*** Exercise materials Section Begins ***
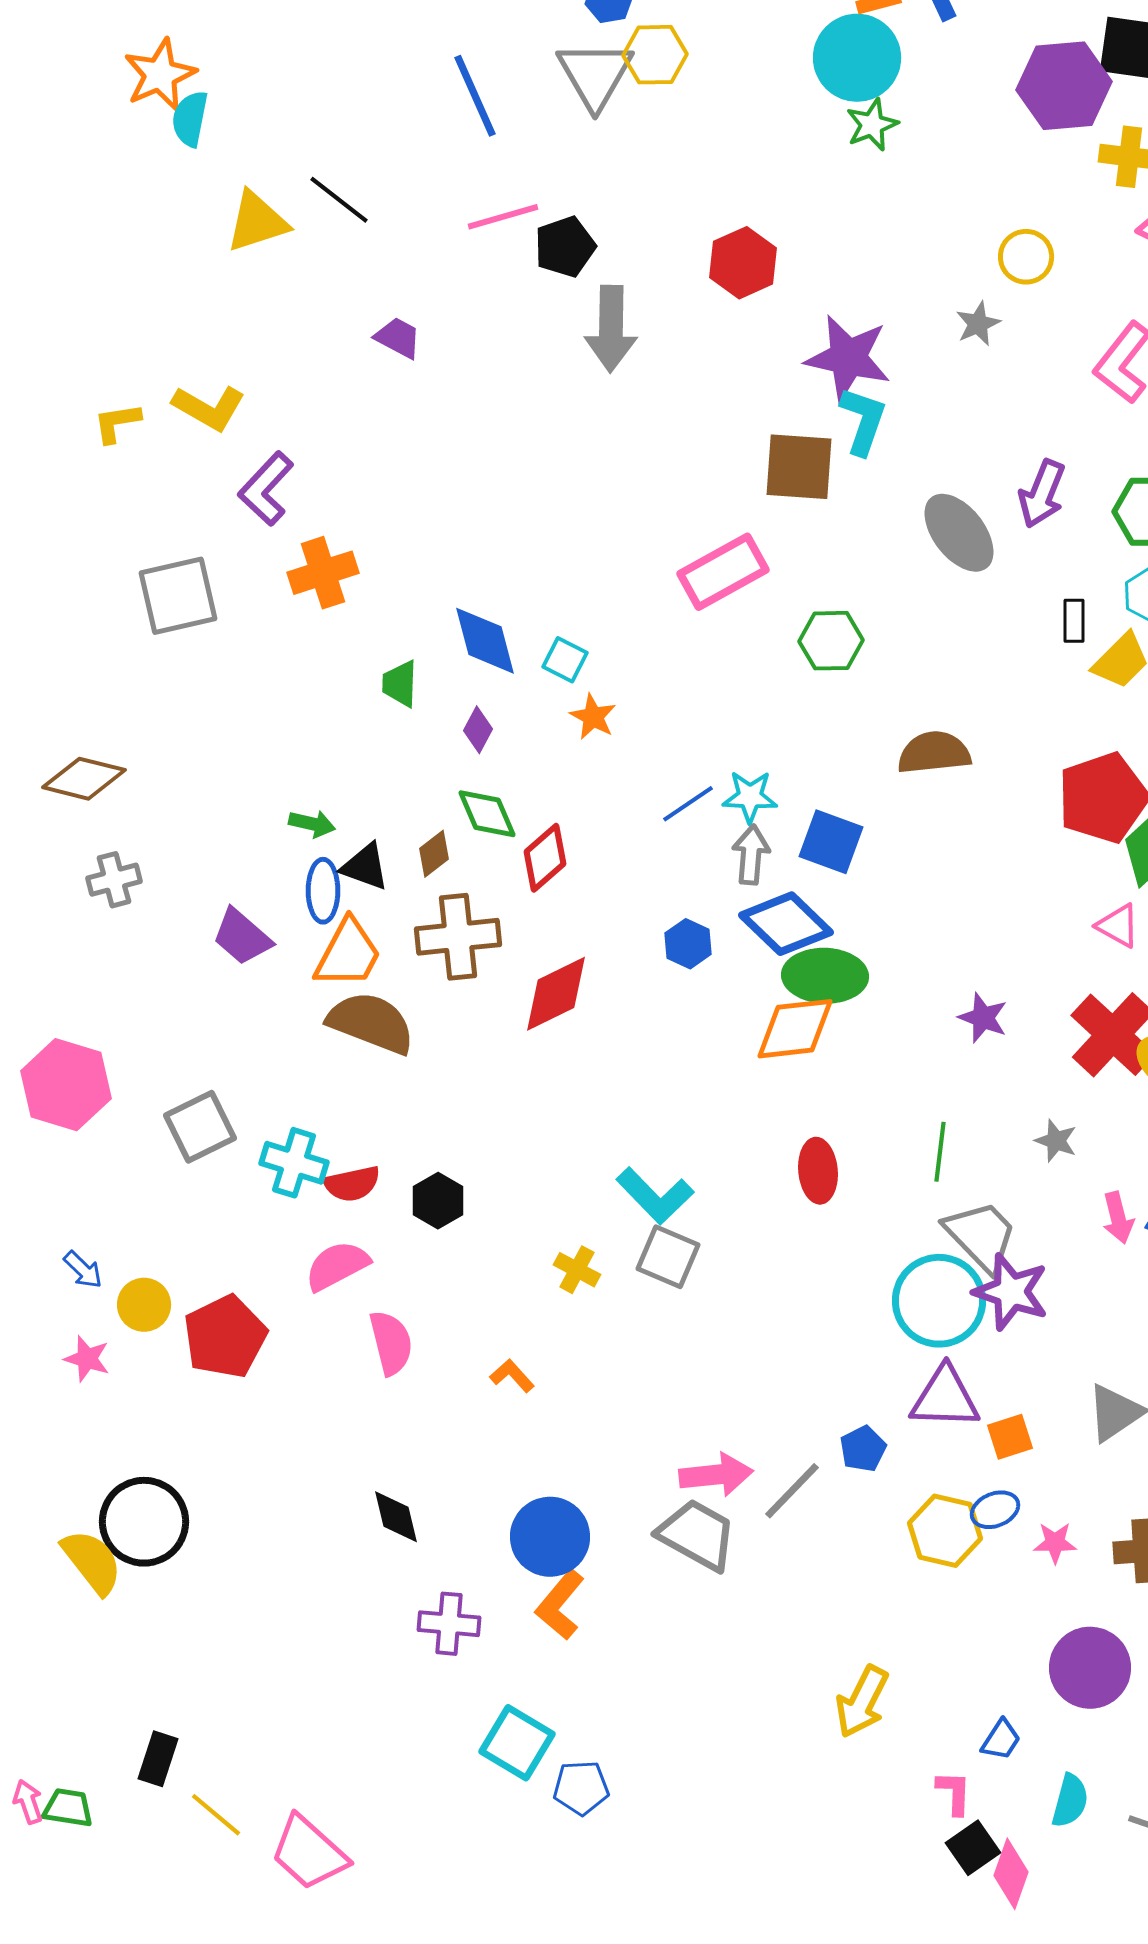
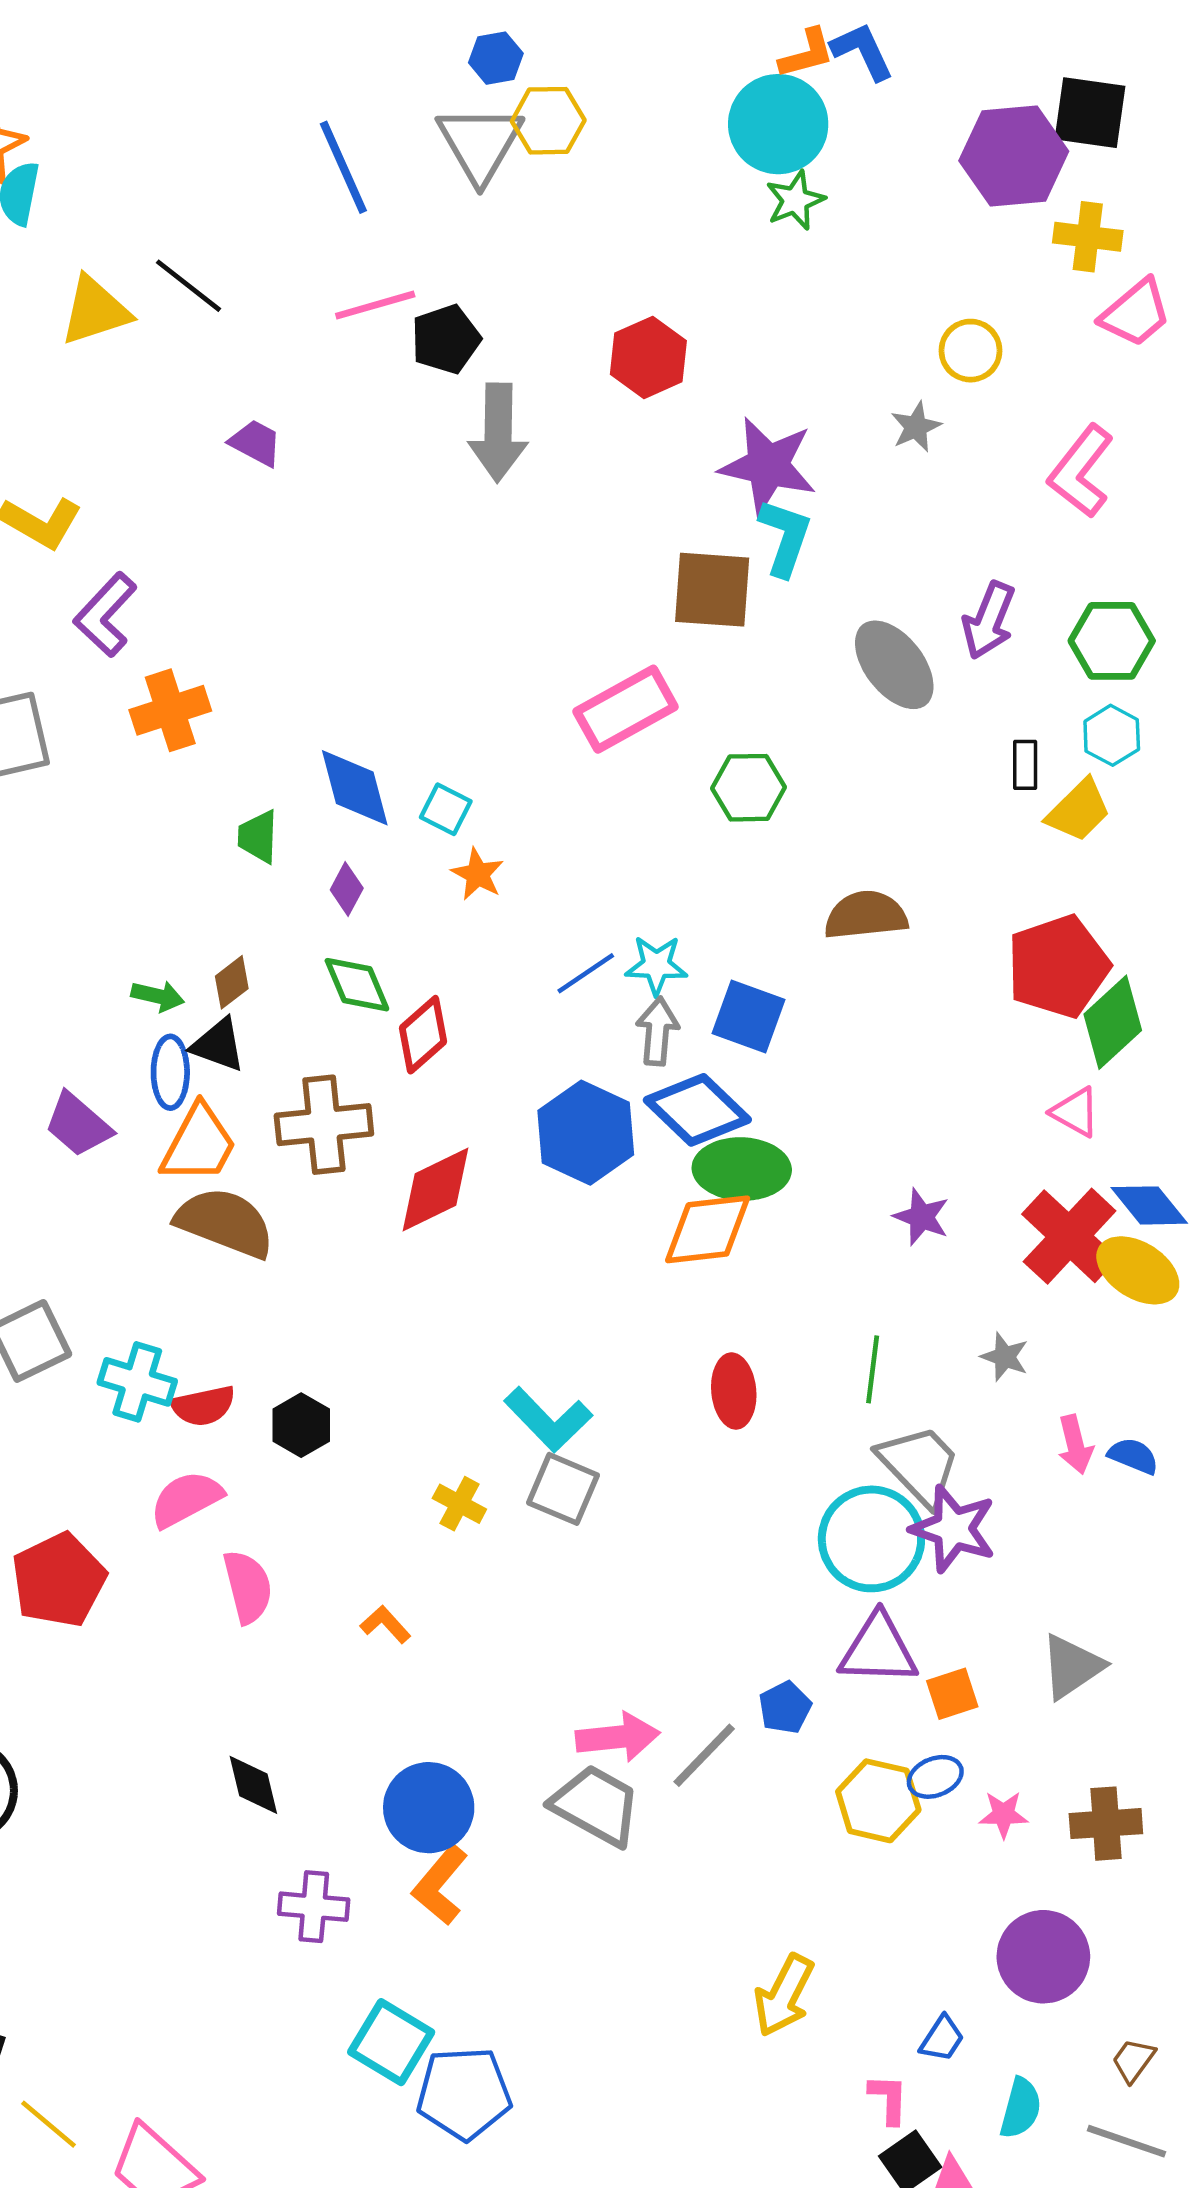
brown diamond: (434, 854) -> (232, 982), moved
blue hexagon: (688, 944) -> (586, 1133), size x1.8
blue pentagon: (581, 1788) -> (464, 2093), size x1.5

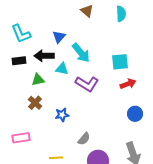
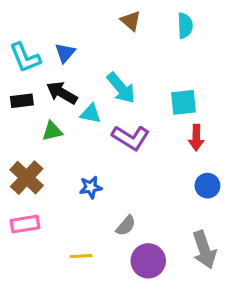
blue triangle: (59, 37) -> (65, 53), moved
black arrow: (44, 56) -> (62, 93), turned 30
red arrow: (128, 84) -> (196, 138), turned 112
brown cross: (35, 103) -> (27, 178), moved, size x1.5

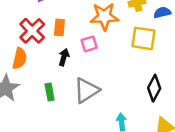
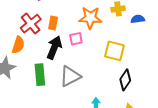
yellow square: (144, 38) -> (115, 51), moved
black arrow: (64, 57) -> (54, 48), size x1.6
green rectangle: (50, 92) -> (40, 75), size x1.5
*** Exercise materials Section Ends ***
▶ [Exercise objective]
Could you copy the listing above exactly, without its pictures?

▶ [Task answer]
brown diamond: (434, 854) -> (232, 982), moved
blue hexagon: (688, 944) -> (586, 1133), size x1.8
blue pentagon: (581, 1788) -> (464, 2093), size x1.5

blue triangle: (59, 37) -> (65, 53), moved
black arrow: (44, 56) -> (62, 93), turned 30
red arrow: (128, 84) -> (196, 138), turned 112
brown cross: (35, 103) -> (27, 178), moved, size x1.5

yellow square: (144, 38) -> (115, 51), moved
black arrow: (64, 57) -> (54, 48), size x1.6
green rectangle: (50, 92) -> (40, 75), size x1.5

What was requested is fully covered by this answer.